— SOURCE MATERIAL —
•••
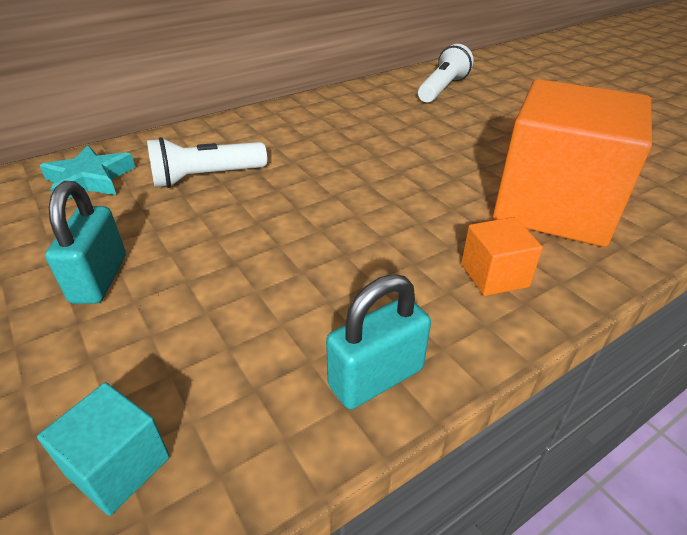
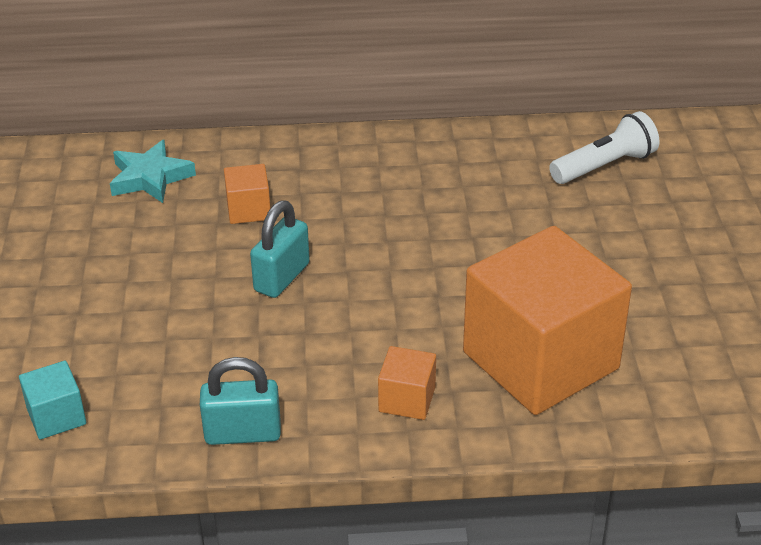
camera: 30 degrees right, 0 degrees up
(99, 279) = (108, 283): turquoise padlock -> turquoise padlock (282, 277)
(206, 177) = (248, 210): white flashlight -> orange cube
•••
— YOUR OBJECTIVE —
Exactly reproduce the lines of the data above that run from the line containing "(99, 279) = (108, 283): turquoise" through the final one.

— EXPECTED OUTPUT —
(99, 279) = (108, 283): turquoise padlock -> turquoise padlock (282, 277)
(206, 177) = (248, 210): white flashlight -> orange cube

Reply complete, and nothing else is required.